▶ **EXERCISE PROMPT**
The records below are to be copied word for word, with every picture left out.

········

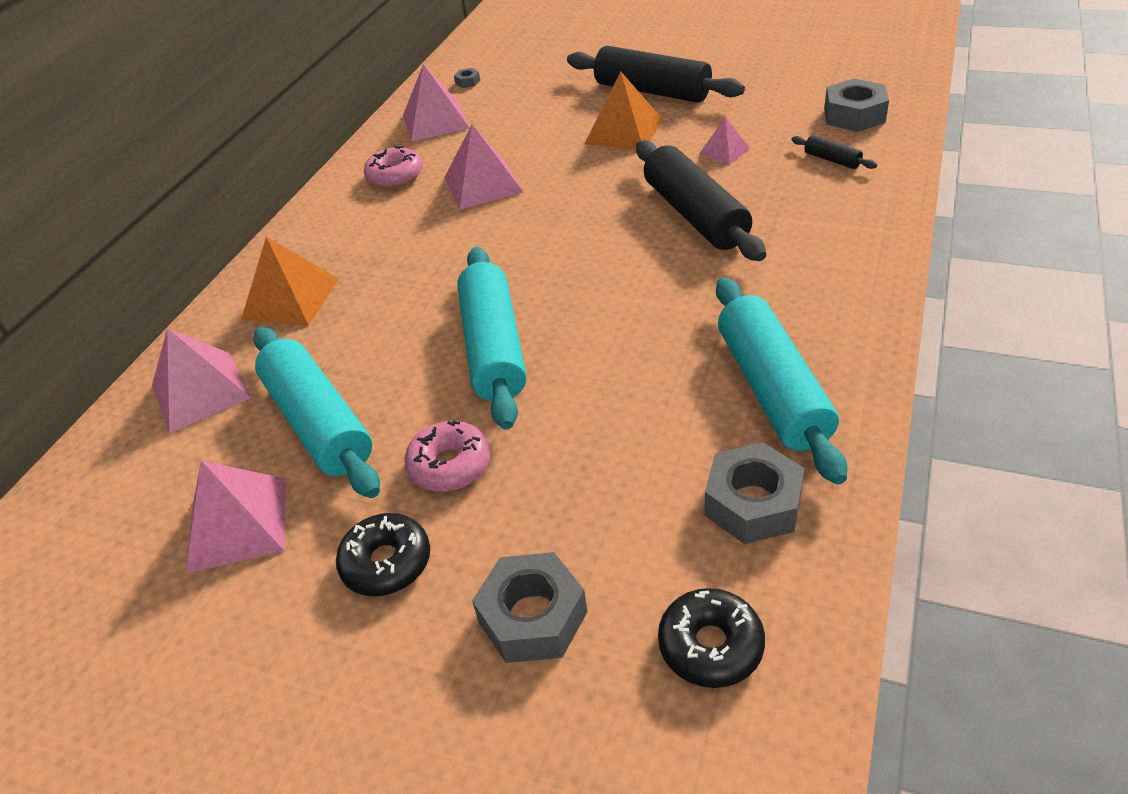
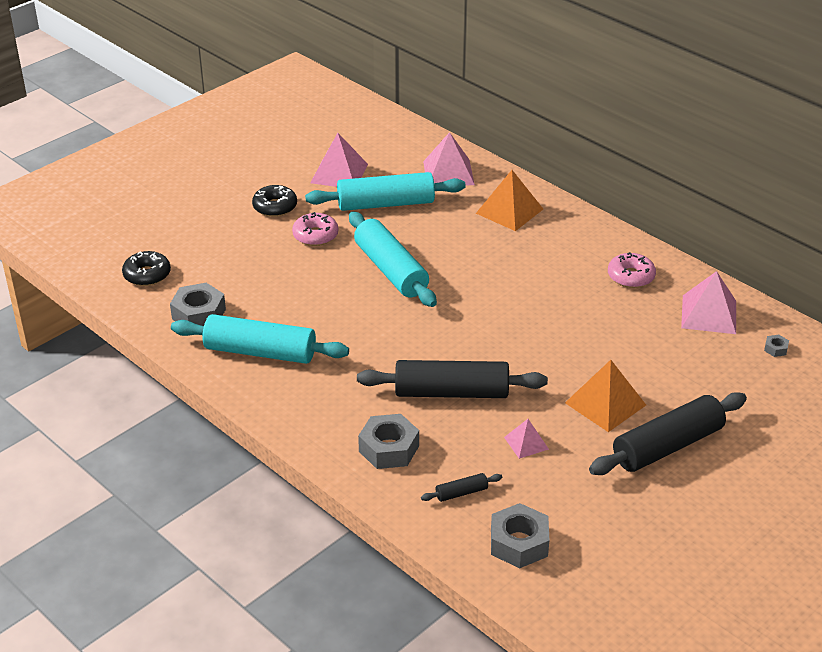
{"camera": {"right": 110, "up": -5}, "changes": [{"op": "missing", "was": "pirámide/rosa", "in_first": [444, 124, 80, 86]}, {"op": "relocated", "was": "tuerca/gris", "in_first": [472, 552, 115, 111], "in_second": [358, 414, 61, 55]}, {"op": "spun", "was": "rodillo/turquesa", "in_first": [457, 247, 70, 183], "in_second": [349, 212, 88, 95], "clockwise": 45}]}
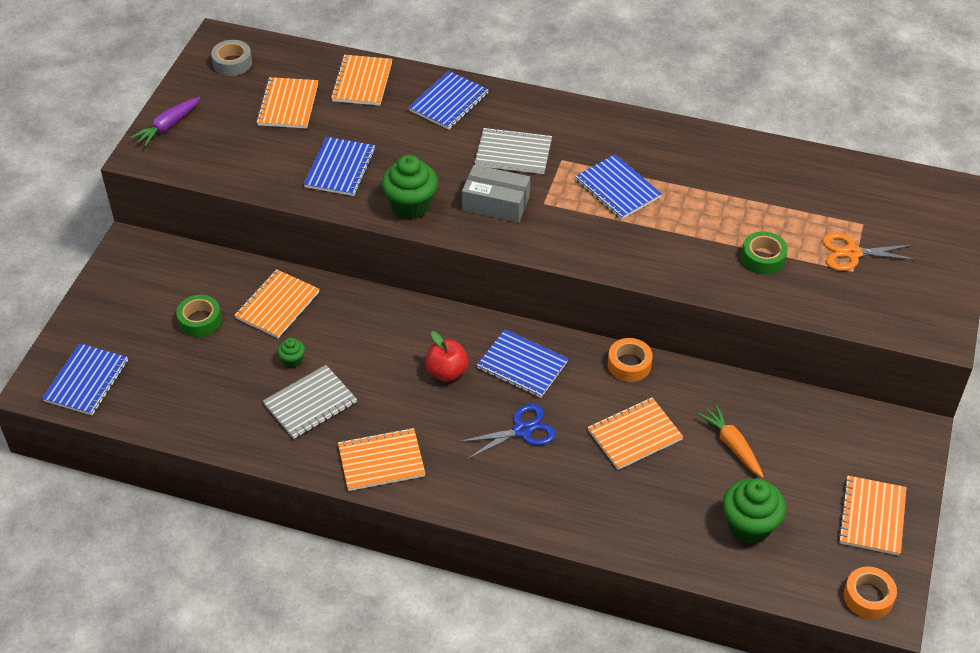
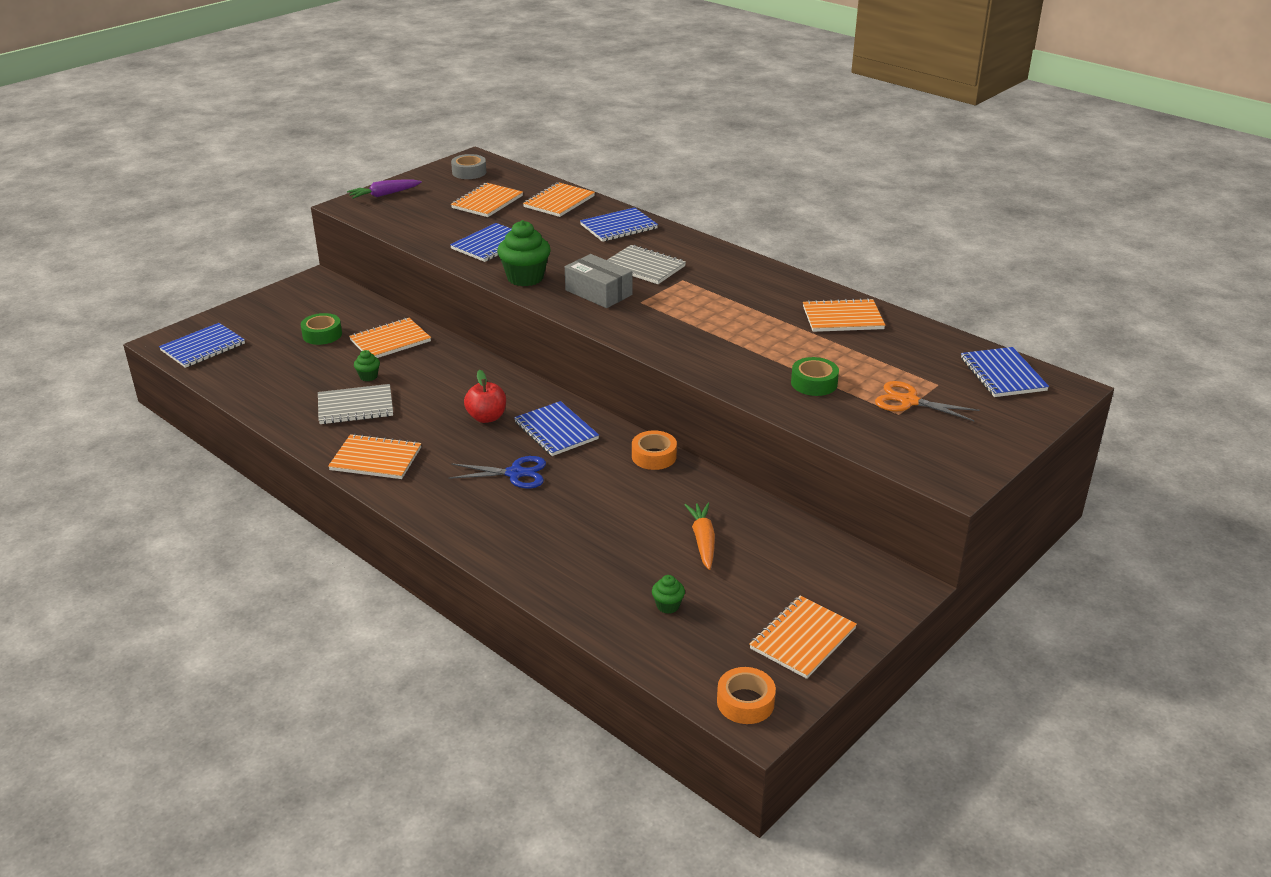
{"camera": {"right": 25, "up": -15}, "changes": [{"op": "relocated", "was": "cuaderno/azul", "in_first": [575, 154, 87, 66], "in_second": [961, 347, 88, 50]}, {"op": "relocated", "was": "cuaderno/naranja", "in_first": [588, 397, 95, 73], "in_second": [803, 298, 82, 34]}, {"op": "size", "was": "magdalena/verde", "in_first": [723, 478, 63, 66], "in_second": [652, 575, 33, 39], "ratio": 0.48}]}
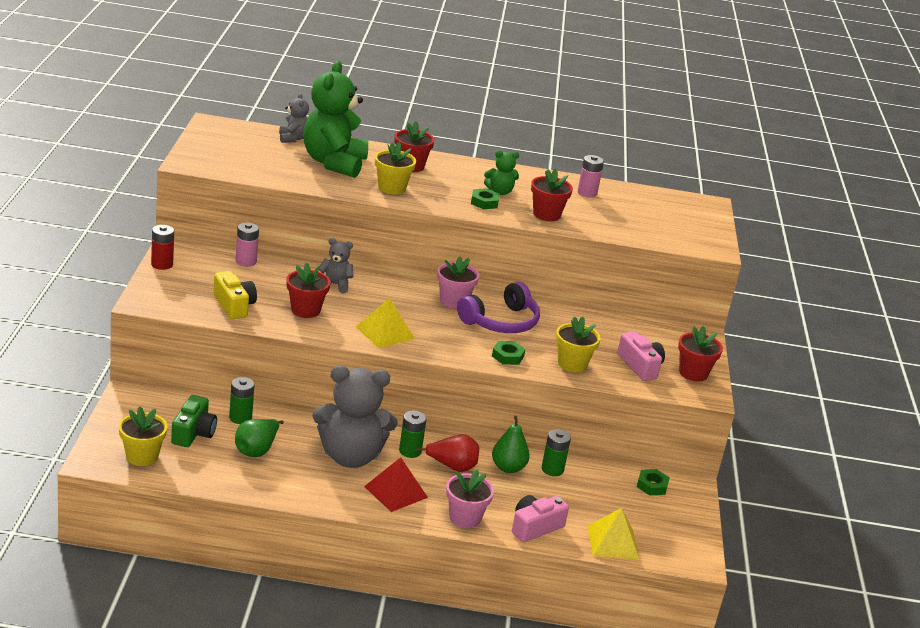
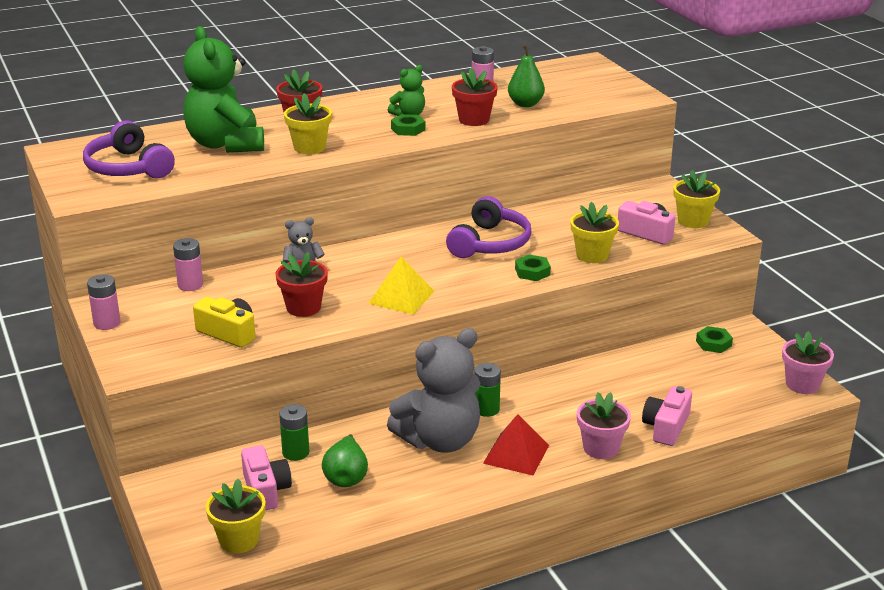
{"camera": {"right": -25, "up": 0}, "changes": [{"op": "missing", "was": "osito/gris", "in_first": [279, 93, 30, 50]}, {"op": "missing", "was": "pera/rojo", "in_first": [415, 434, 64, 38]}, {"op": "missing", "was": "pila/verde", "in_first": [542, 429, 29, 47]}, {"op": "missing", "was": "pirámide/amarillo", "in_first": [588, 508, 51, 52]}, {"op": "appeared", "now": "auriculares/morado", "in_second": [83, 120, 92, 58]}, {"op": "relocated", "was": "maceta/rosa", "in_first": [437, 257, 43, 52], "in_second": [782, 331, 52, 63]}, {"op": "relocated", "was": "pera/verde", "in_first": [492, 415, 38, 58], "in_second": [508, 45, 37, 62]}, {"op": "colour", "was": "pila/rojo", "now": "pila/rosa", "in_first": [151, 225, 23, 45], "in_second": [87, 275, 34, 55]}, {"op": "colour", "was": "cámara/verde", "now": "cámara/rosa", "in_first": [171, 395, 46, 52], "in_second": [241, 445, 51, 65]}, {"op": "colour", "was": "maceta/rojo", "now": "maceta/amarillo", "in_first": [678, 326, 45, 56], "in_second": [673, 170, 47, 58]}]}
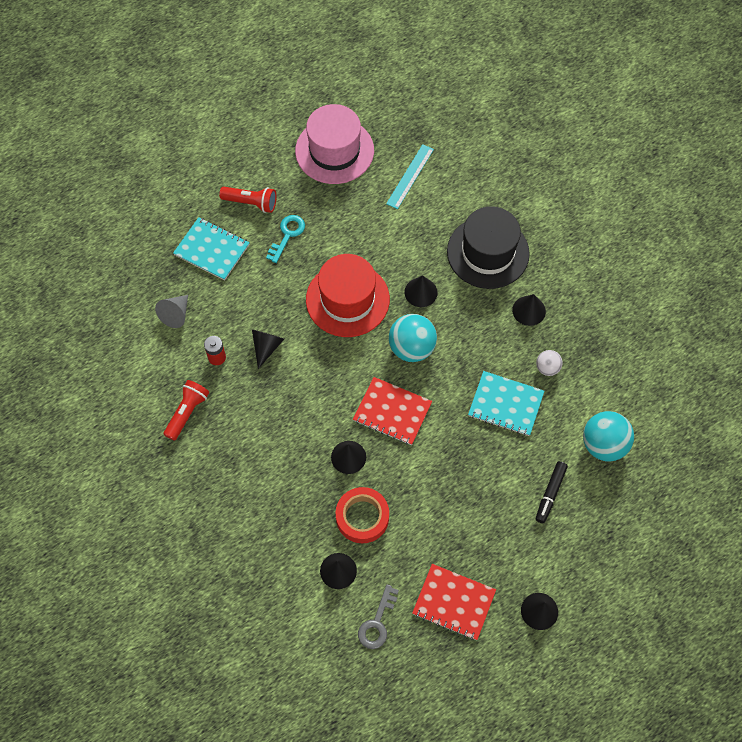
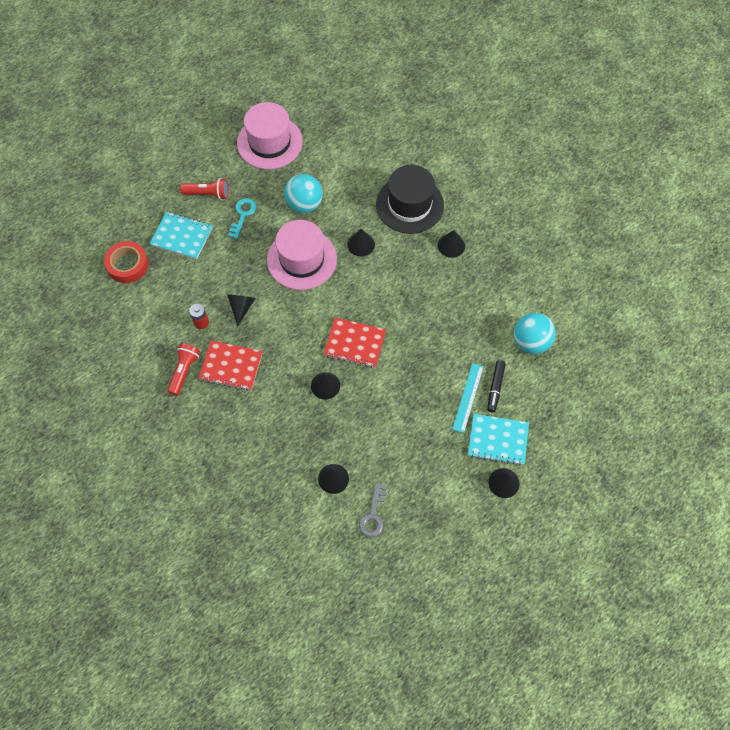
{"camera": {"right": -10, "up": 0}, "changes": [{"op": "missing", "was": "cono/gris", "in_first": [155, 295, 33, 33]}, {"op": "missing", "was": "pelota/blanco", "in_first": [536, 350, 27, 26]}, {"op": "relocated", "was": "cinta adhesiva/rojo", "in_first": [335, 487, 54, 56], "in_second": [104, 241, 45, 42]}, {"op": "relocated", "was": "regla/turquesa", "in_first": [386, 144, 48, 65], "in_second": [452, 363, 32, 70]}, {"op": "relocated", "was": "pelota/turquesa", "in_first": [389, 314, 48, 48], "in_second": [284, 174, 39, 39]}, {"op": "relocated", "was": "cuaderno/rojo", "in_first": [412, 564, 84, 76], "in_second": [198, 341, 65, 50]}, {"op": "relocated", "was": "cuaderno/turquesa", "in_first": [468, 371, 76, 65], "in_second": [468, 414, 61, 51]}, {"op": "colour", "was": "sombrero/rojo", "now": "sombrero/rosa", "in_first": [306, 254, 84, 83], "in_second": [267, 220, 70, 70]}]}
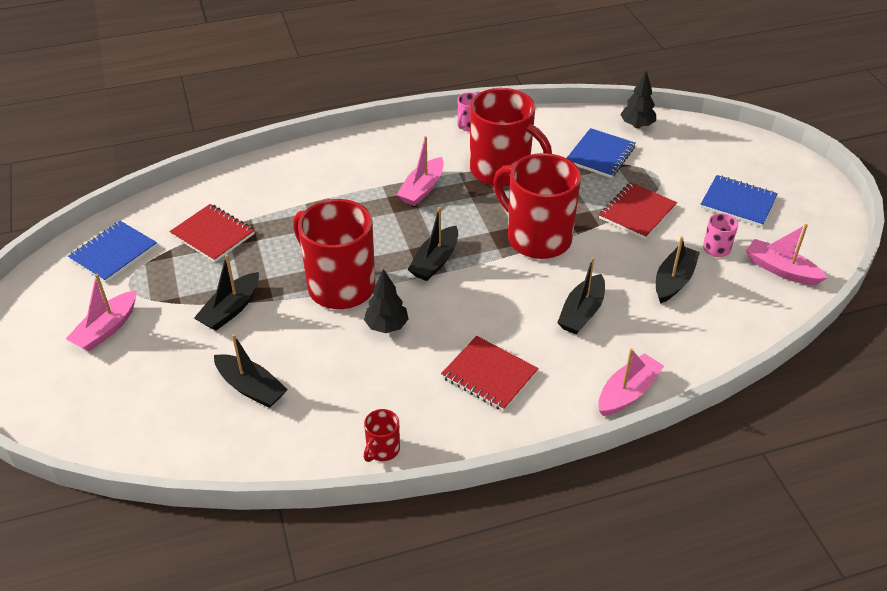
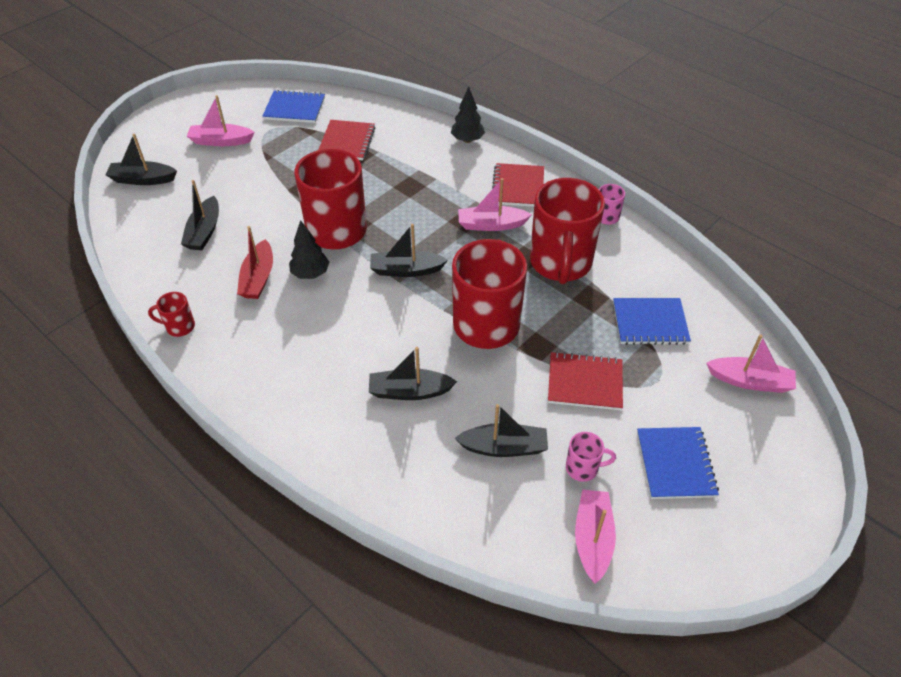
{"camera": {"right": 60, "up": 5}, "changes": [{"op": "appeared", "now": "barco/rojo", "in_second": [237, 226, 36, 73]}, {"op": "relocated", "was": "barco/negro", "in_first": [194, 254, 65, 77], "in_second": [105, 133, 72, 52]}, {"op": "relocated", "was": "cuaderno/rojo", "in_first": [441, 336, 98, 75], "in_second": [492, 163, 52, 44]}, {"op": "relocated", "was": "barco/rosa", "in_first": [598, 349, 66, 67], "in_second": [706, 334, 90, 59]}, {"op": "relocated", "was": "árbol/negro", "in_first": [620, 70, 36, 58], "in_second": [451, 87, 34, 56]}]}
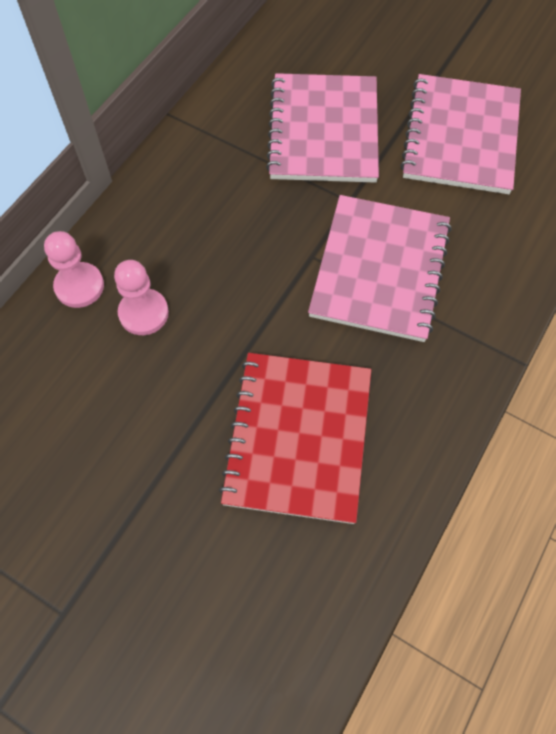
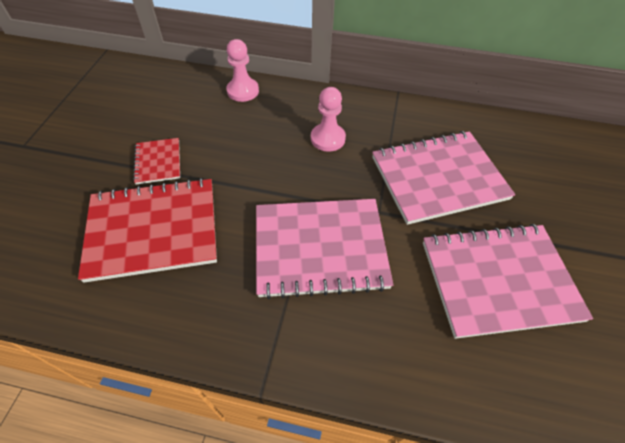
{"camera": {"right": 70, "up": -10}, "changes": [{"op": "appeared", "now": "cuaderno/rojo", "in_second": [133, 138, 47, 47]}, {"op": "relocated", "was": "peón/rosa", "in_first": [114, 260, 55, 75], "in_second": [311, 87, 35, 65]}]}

········

▶ **ANSWER TO THIS EXERCISE**
{"camera": {"right": 110, "up": -5}, "changes": [{"op": "missing", "was": "pirámide/rosa", "in_first": [444, 124, 80, 86]}, {"op": "relocated", "was": "tuerca/gris", "in_first": [472, 552, 115, 111], "in_second": [358, 414, 61, 55]}, {"op": "spun", "was": "rodillo/turquesa", "in_first": [457, 247, 70, 183], "in_second": [349, 212, 88, 95], "clockwise": 45}]}
{"camera": {"right": 25, "up": -15}, "changes": [{"op": "relocated", "was": "cuaderno/azul", "in_first": [575, 154, 87, 66], "in_second": [961, 347, 88, 50]}, {"op": "relocated", "was": "cuaderno/naranja", "in_first": [588, 397, 95, 73], "in_second": [803, 298, 82, 34]}, {"op": "size", "was": "magdalena/verde", "in_first": [723, 478, 63, 66], "in_second": [652, 575, 33, 39], "ratio": 0.48}]}
{"camera": {"right": -25, "up": 0}, "changes": [{"op": "missing", "was": "osito/gris", "in_first": [279, 93, 30, 50]}, {"op": "missing", "was": "pera/rojo", "in_first": [415, 434, 64, 38]}, {"op": "missing", "was": "pila/verde", "in_first": [542, 429, 29, 47]}, {"op": "missing", "was": "pirámide/amarillo", "in_first": [588, 508, 51, 52]}, {"op": "appeared", "now": "auriculares/morado", "in_second": [83, 120, 92, 58]}, {"op": "relocated", "was": "maceta/rosa", "in_first": [437, 257, 43, 52], "in_second": [782, 331, 52, 63]}, {"op": "relocated", "was": "pera/verde", "in_first": [492, 415, 38, 58], "in_second": [508, 45, 37, 62]}, {"op": "colour", "was": "pila/rojo", "now": "pila/rosa", "in_first": [151, 225, 23, 45], "in_second": [87, 275, 34, 55]}, {"op": "colour", "was": "cámara/verde", "now": "cámara/rosa", "in_first": [171, 395, 46, 52], "in_second": [241, 445, 51, 65]}, {"op": "colour", "was": "maceta/rojo", "now": "maceta/amarillo", "in_first": [678, 326, 45, 56], "in_second": [673, 170, 47, 58]}]}
{"camera": {"right": -10, "up": 0}, "changes": [{"op": "missing", "was": "cono/gris", "in_first": [155, 295, 33, 33]}, {"op": "missing", "was": "pelota/blanco", "in_first": [536, 350, 27, 26]}, {"op": "relocated", "was": "cinta adhesiva/rojo", "in_first": [335, 487, 54, 56], "in_second": [104, 241, 45, 42]}, {"op": "relocated", "was": "regla/turquesa", "in_first": [386, 144, 48, 65], "in_second": [452, 363, 32, 70]}, {"op": "relocated", "was": "pelota/turquesa", "in_first": [389, 314, 48, 48], "in_second": [284, 174, 39, 39]}, {"op": "relocated", "was": "cuaderno/rojo", "in_first": [412, 564, 84, 76], "in_second": [198, 341, 65, 50]}, {"op": "relocated", "was": "cuaderno/turquesa", "in_first": [468, 371, 76, 65], "in_second": [468, 414, 61, 51]}, {"op": "colour", "was": "sombrero/rojo", "now": "sombrero/rosa", "in_first": [306, 254, 84, 83], "in_second": [267, 220, 70, 70]}]}
{"camera": {"right": 60, "up": 5}, "changes": [{"op": "appeared", "now": "barco/rojo", "in_second": [237, 226, 36, 73]}, {"op": "relocated", "was": "barco/negro", "in_first": [194, 254, 65, 77], "in_second": [105, 133, 72, 52]}, {"op": "relocated", "was": "cuaderno/rojo", "in_first": [441, 336, 98, 75], "in_second": [492, 163, 52, 44]}, {"op": "relocated", "was": "barco/rosa", "in_first": [598, 349, 66, 67], "in_second": [706, 334, 90, 59]}, {"op": "relocated", "was": "árbol/negro", "in_first": [620, 70, 36, 58], "in_second": [451, 87, 34, 56]}]}
{"camera": {"right": 70, "up": -10}, "changes": [{"op": "appeared", "now": "cuaderno/rojo", "in_second": [133, 138, 47, 47]}, {"op": "relocated", "was": "peón/rosa", "in_first": [114, 260, 55, 75], "in_second": [311, 87, 35, 65]}]}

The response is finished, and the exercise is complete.